- [Data to process]:
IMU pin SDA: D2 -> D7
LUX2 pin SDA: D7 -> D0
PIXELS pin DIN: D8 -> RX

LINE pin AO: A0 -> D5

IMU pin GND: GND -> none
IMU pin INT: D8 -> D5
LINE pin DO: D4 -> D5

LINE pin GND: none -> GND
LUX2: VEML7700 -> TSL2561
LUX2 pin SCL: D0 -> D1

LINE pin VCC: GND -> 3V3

==

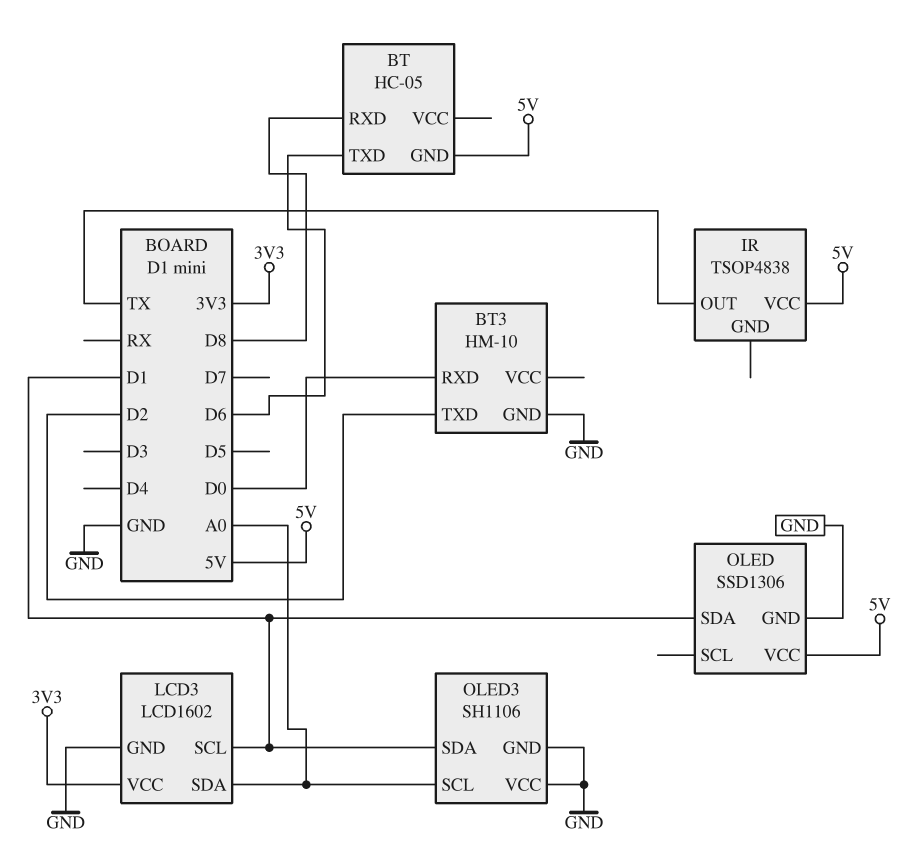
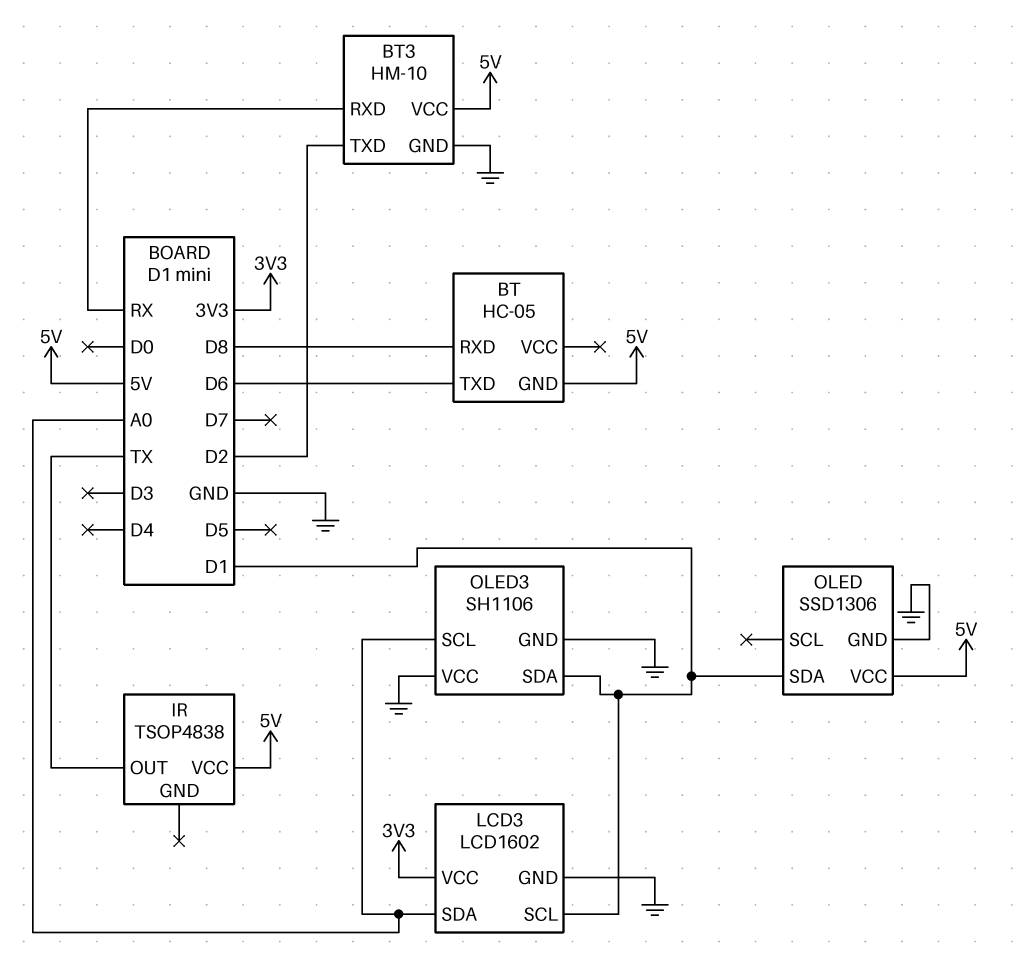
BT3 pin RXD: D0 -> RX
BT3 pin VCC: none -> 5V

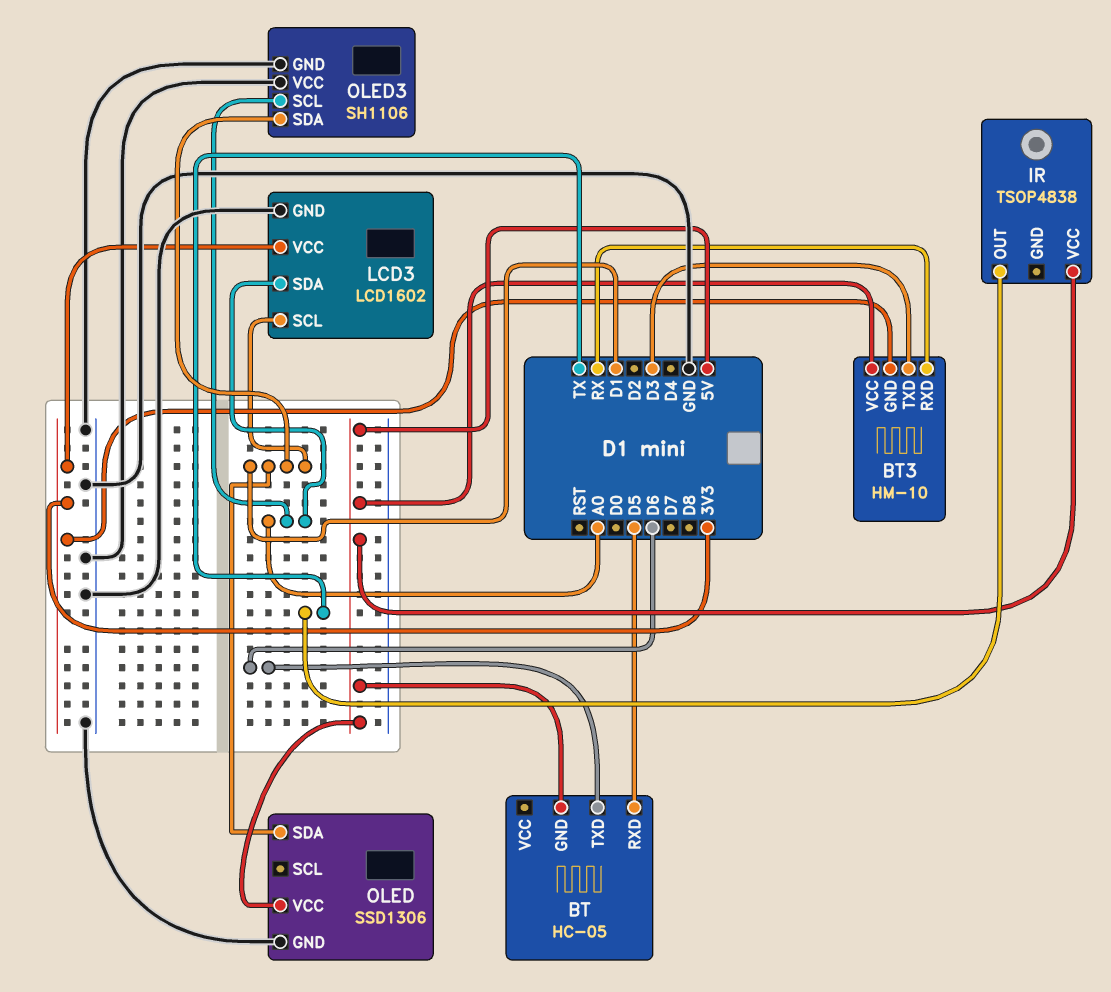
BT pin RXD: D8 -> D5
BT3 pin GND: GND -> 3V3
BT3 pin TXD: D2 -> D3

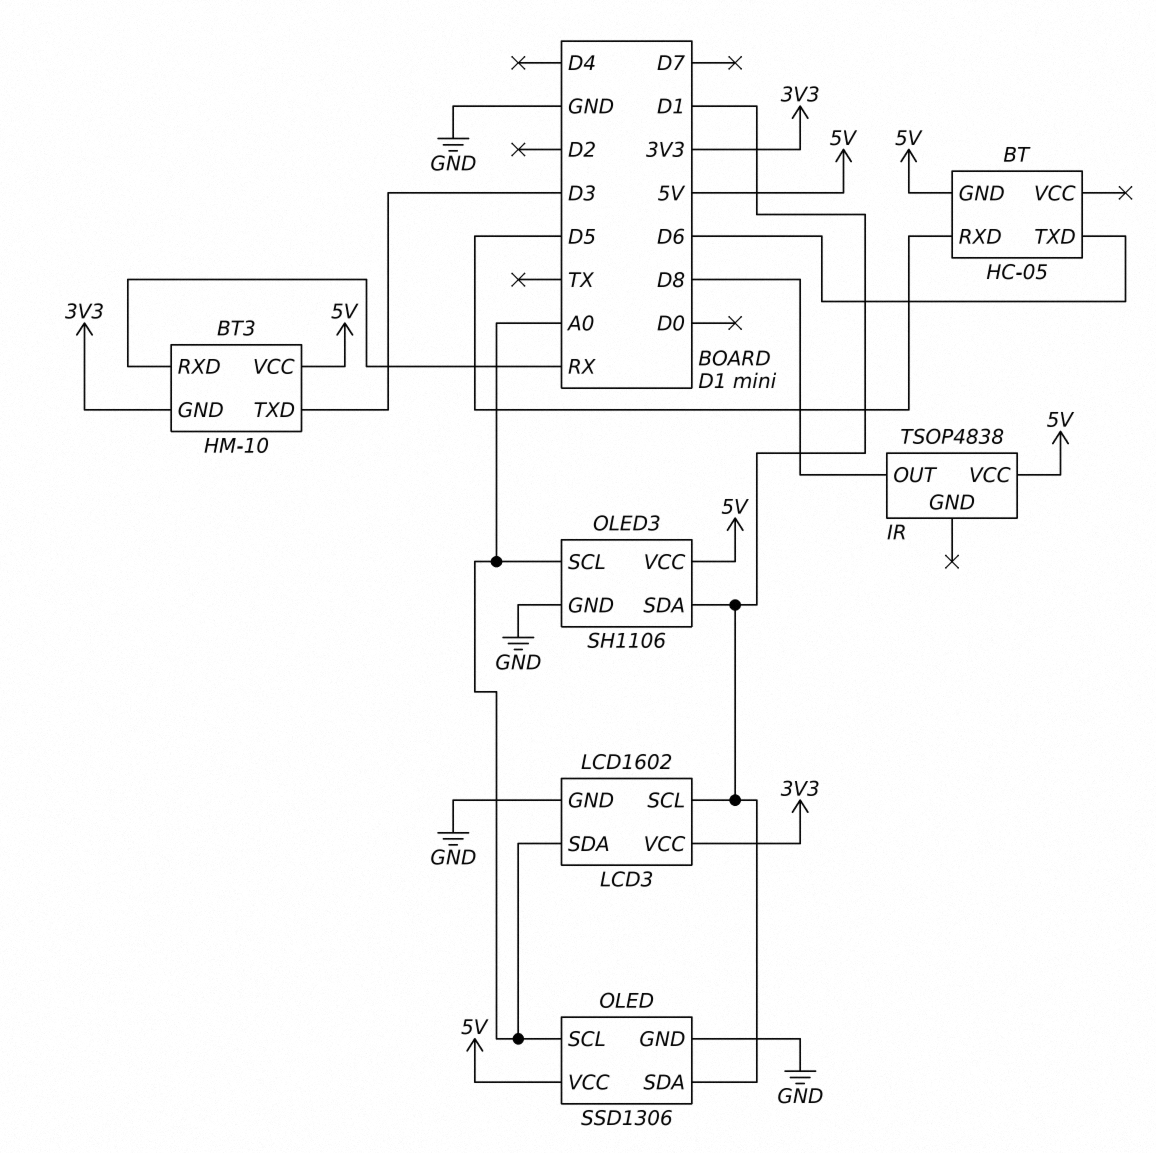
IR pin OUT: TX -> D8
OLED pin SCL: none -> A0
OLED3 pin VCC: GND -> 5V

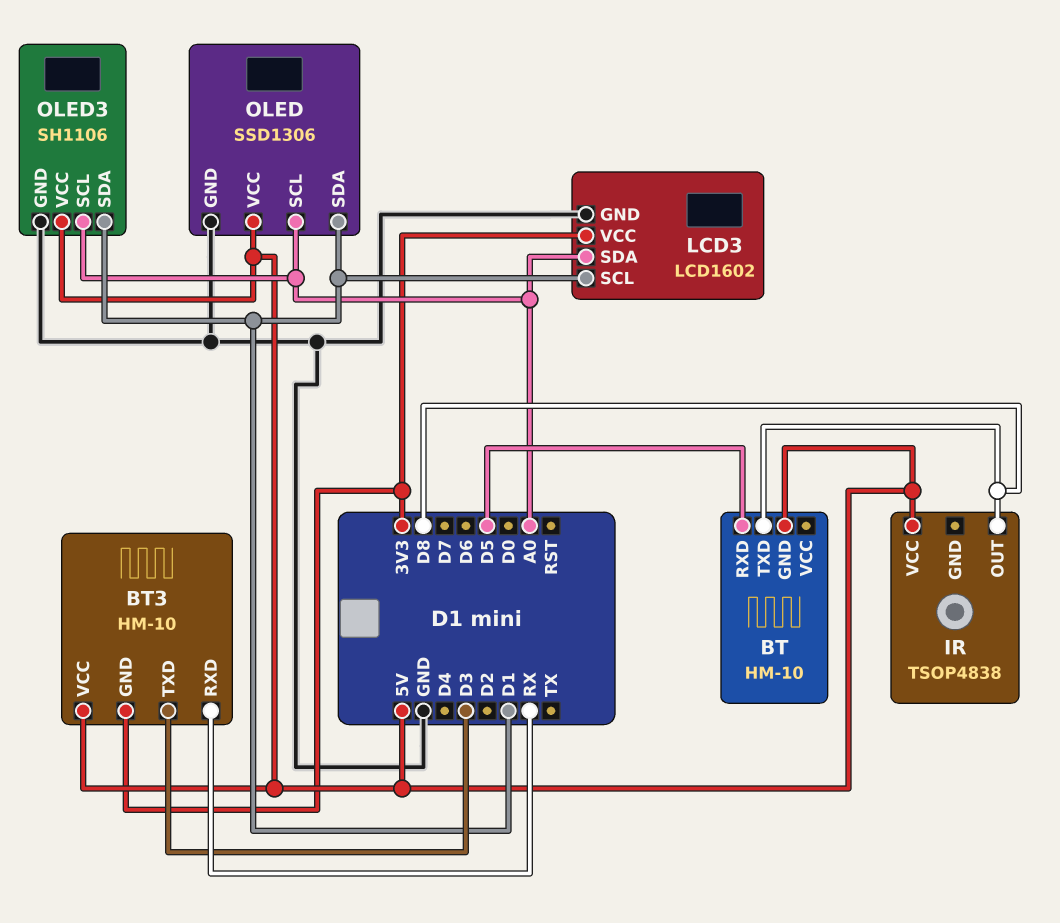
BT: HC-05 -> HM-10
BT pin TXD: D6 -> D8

- [Work request]:
Please print the lines above word for word, starting at the one with "OLED pin SCL: none -> A0" and ending at the one with "BT pin TXD: D6 -> D8", both included, and without any picture.

- [Output below]:
OLED pin SCL: none -> A0
OLED3 pin VCC: GND -> 5V

BT: HC-05 -> HM-10
BT pin TXD: D6 -> D8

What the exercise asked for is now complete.